_EXERCISE MATERIAL_

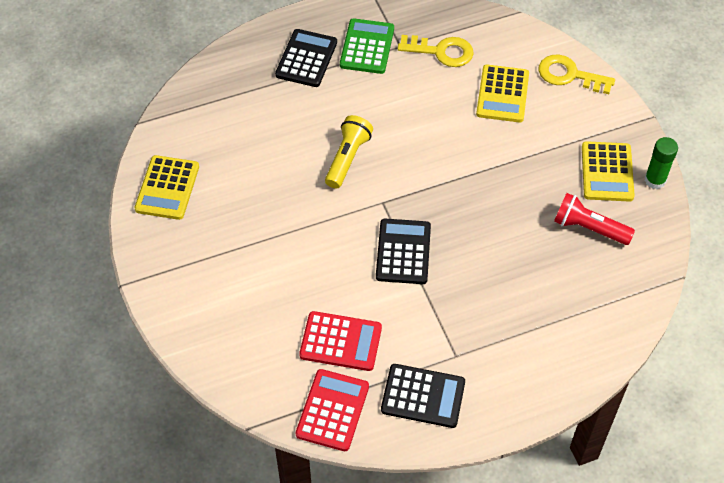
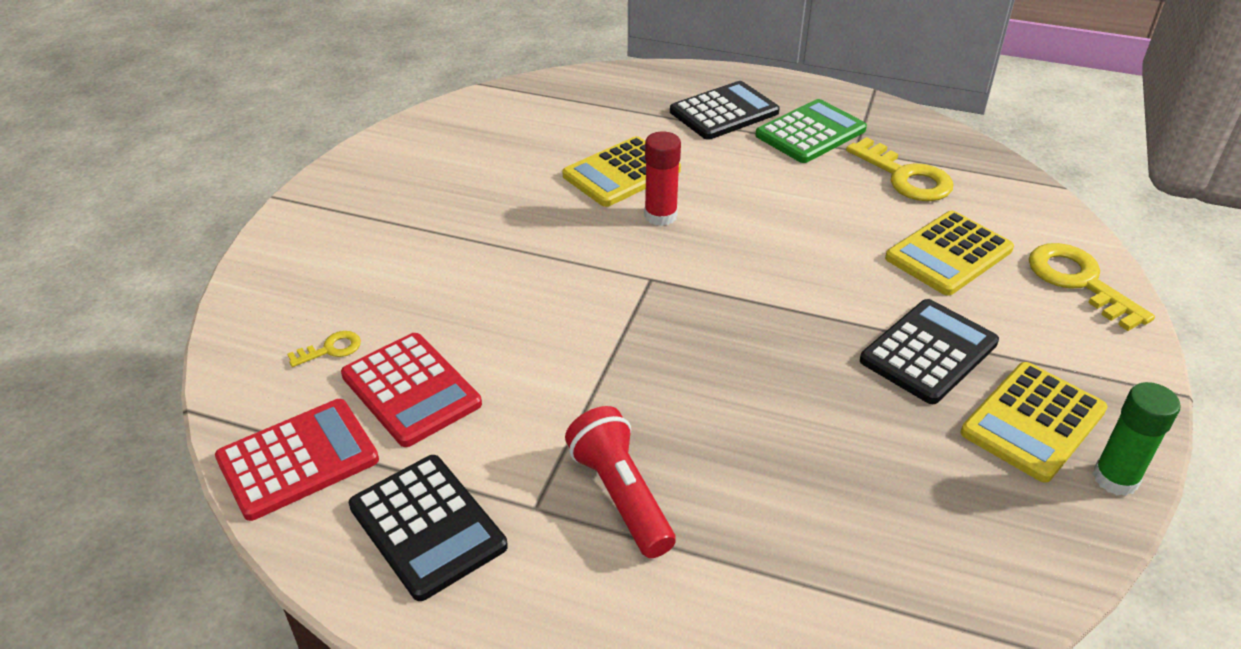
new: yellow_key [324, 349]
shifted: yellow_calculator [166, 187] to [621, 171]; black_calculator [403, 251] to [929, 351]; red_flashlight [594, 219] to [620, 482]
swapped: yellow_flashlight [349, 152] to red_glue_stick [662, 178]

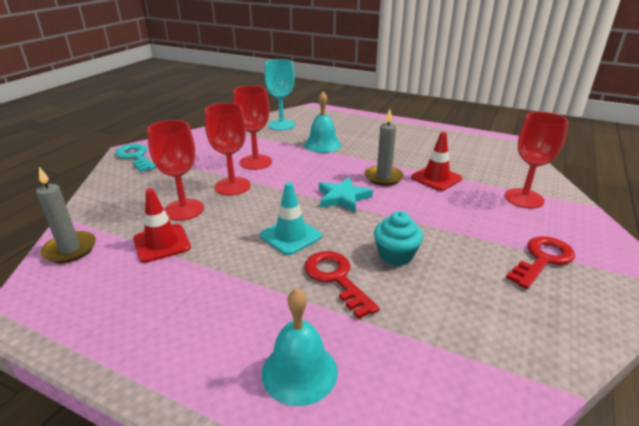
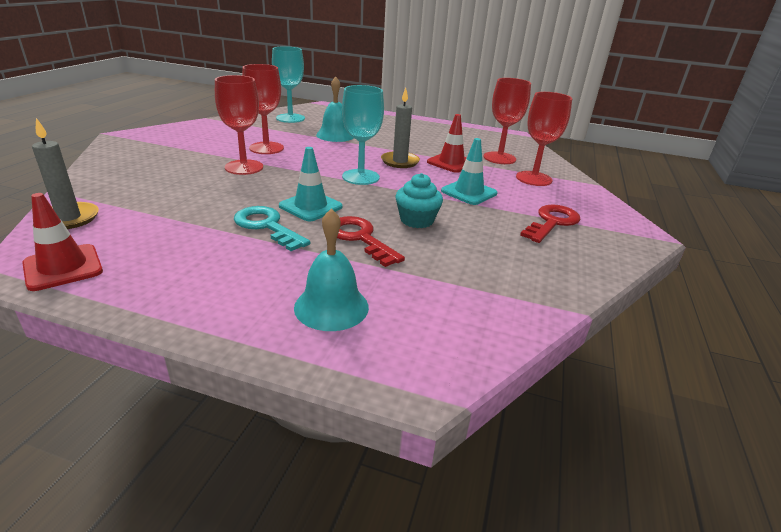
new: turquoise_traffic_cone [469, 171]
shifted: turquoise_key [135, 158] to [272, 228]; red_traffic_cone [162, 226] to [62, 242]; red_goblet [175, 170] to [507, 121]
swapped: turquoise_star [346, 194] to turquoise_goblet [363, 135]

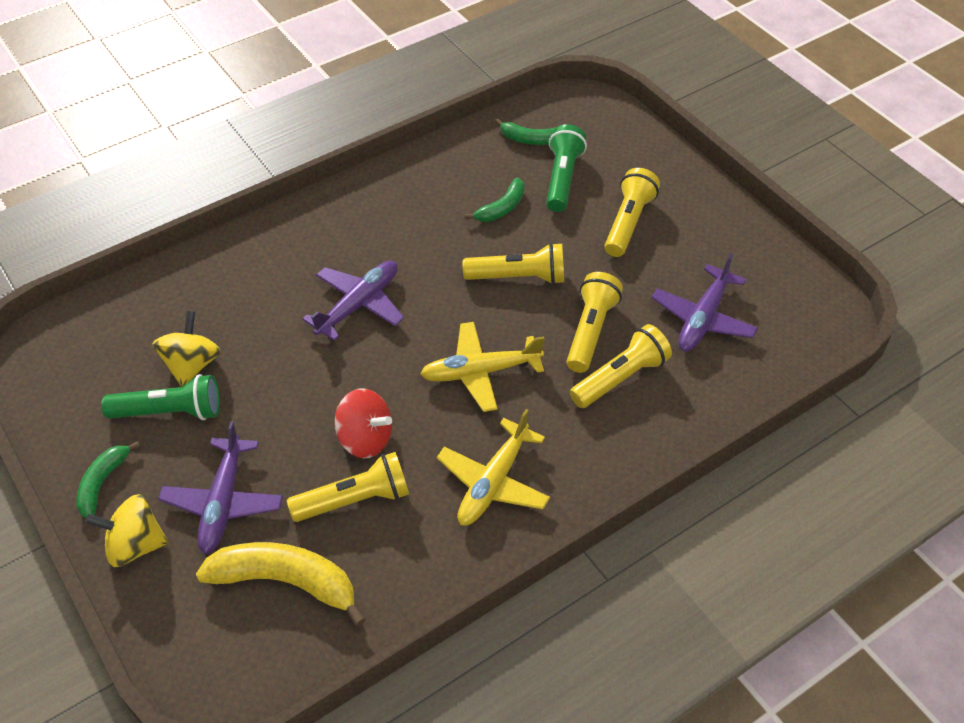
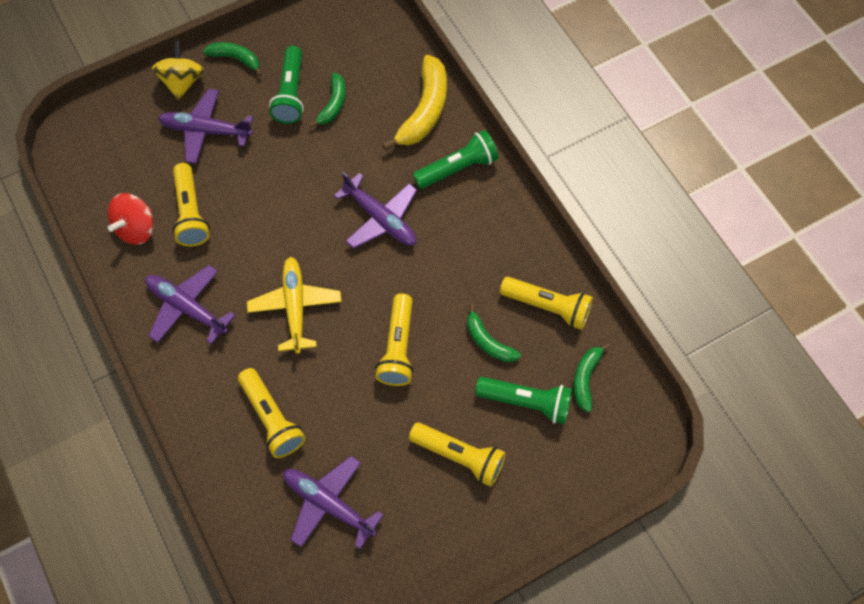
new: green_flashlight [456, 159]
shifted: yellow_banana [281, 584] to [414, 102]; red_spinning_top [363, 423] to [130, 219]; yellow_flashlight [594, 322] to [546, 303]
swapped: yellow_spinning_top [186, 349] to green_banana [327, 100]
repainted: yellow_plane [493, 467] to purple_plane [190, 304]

_PROBLEM STATEMENT_
Quote only the lines from the one containing "new: green_flashlight [456, 159]" through the final line of the records, with both ends included.

_ANSWER TO THIS TASK_
new: green_flashlight [456, 159]
shifted: yellow_banana [281, 584] to [414, 102]; red_spinning_top [363, 423] to [130, 219]; yellow_flashlight [594, 322] to [546, 303]
swapped: yellow_spinning_top [186, 349] to green_banana [327, 100]
repainted: yellow_plane [493, 467] to purple_plane [190, 304]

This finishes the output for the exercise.